TASK REQUIREMENTS:
Copy out exactly the lines below that run from the one holding "SCALE3 pin SCK: D3 -> D6" to the one holding "TFT pin DC: D8 -> D1", keeping both of those lines and no others.

[Start of section]

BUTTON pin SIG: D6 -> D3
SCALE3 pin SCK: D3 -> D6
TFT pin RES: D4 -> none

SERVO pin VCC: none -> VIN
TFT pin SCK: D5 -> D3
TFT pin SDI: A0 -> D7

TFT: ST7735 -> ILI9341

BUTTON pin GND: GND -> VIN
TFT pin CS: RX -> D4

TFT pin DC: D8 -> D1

[End of section]
[Start of section]

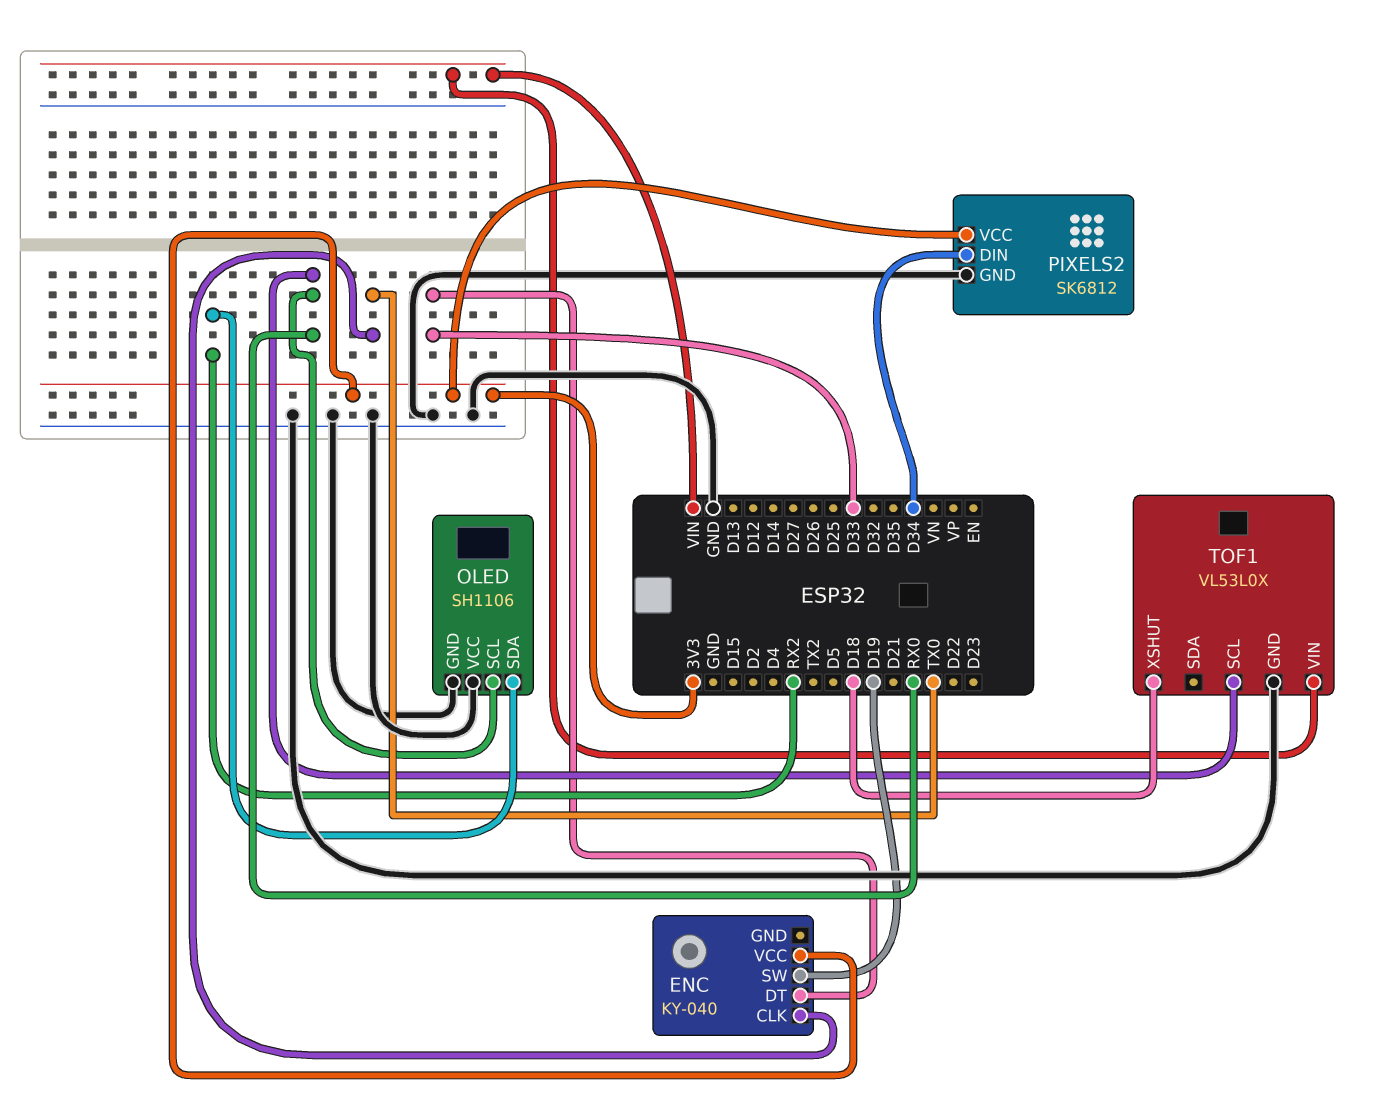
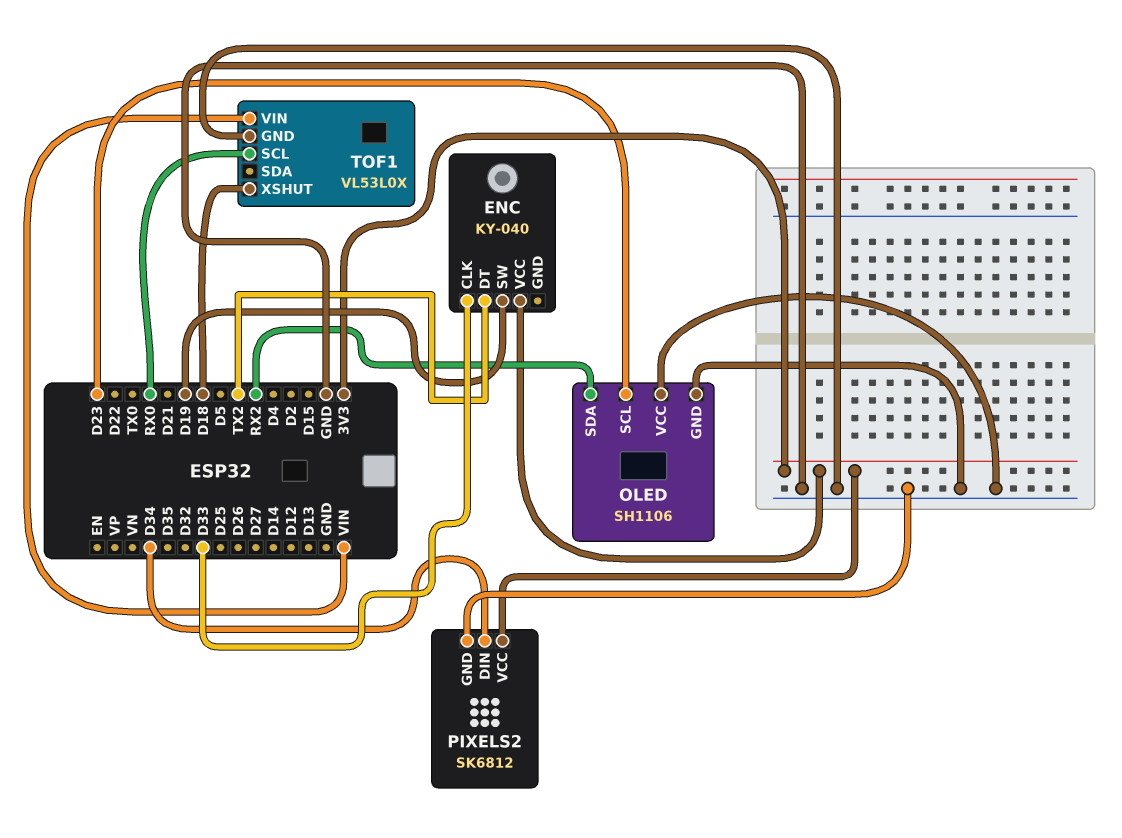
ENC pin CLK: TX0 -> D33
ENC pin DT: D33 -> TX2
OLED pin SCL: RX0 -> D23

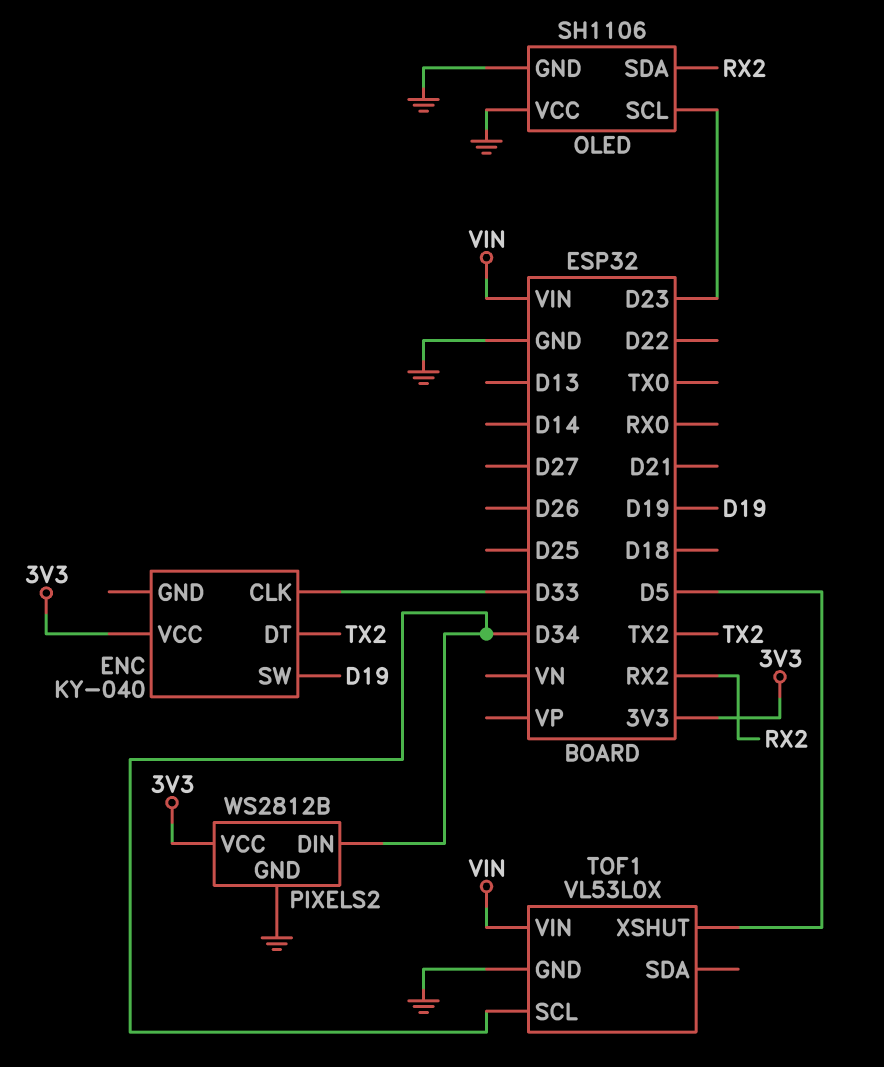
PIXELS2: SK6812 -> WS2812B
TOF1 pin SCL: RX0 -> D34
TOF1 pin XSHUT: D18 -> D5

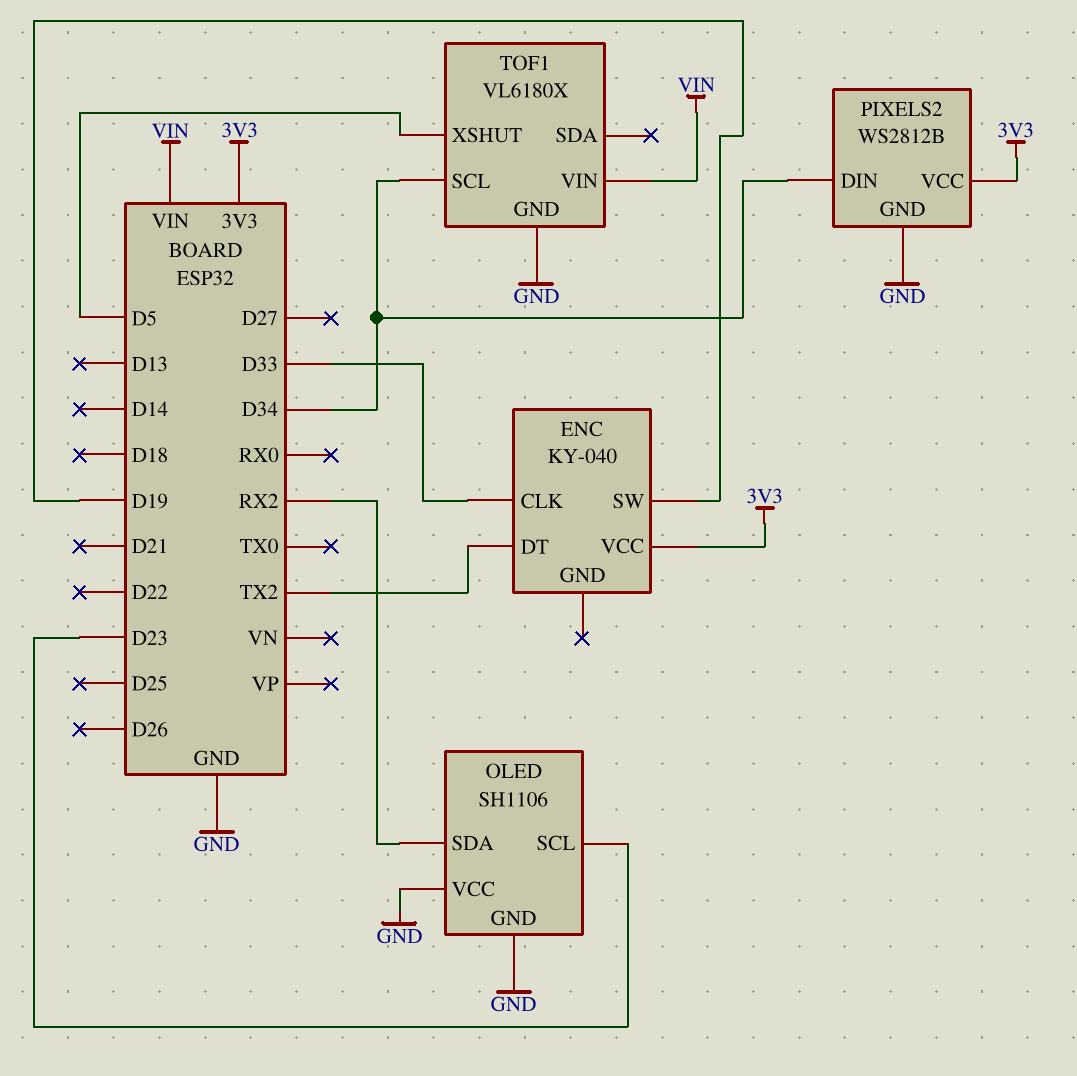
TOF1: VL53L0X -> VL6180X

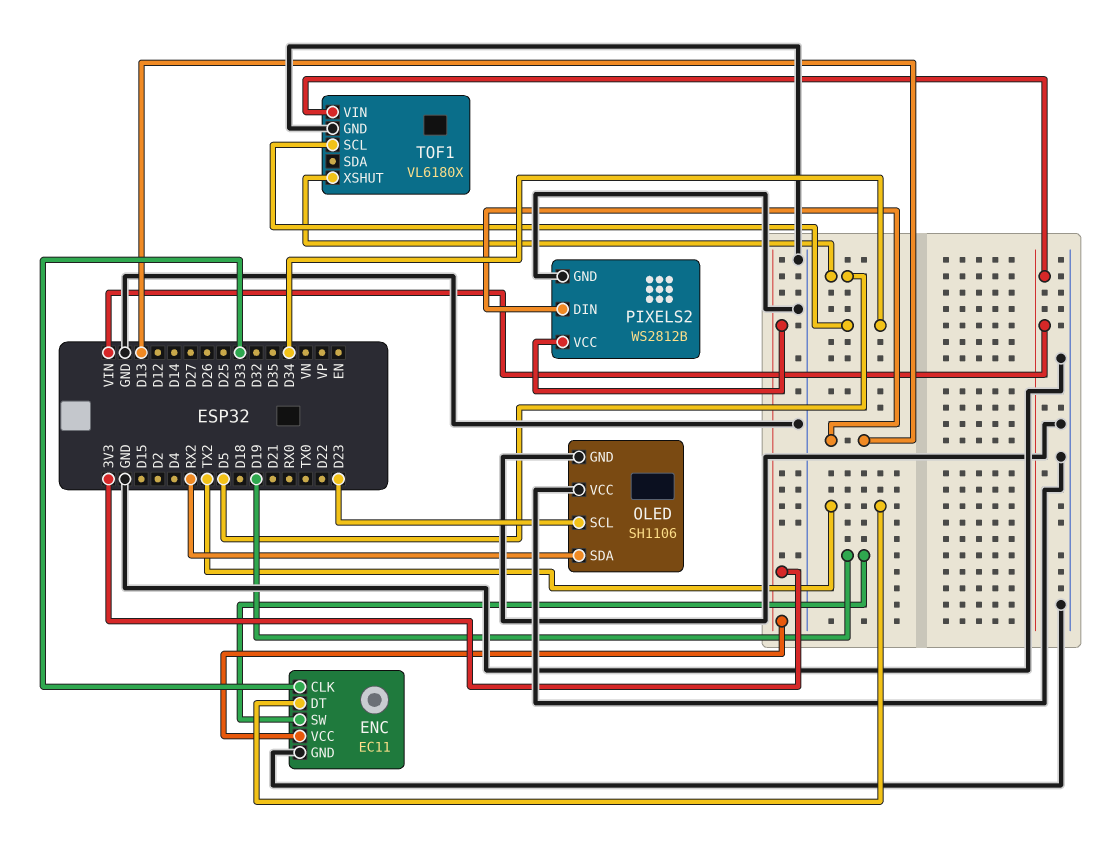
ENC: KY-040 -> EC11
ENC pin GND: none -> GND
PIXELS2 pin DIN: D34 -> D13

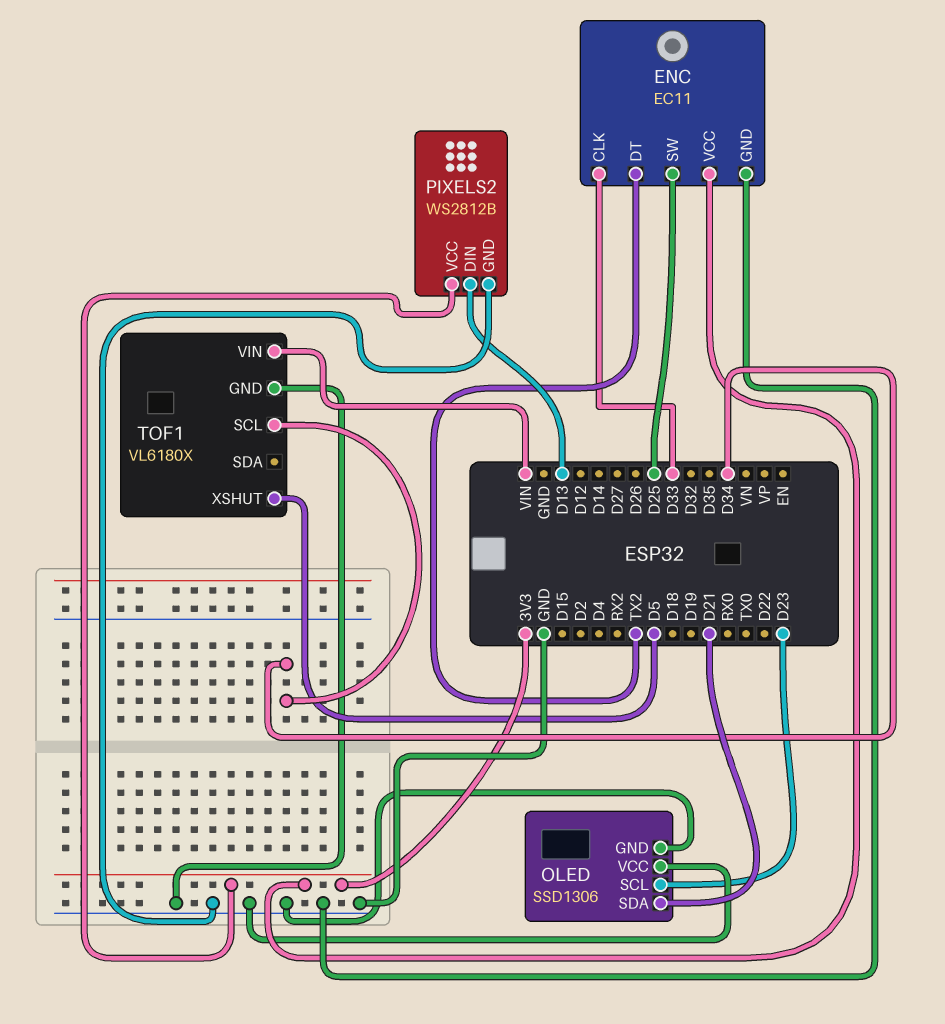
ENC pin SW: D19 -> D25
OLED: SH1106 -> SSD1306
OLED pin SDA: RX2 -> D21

[End of section]

YOUR SOLUTION:
SCALE3 pin SCK: D3 -> D6
TFT pin RES: D4 -> none

SERVO pin VCC: none -> VIN
TFT pin SCK: D5 -> D3
TFT pin SDI: A0 -> D7

TFT: ST7735 -> ILI9341

BUTTON pin GND: GND -> VIN
TFT pin CS: RX -> D4

TFT pin DC: D8 -> D1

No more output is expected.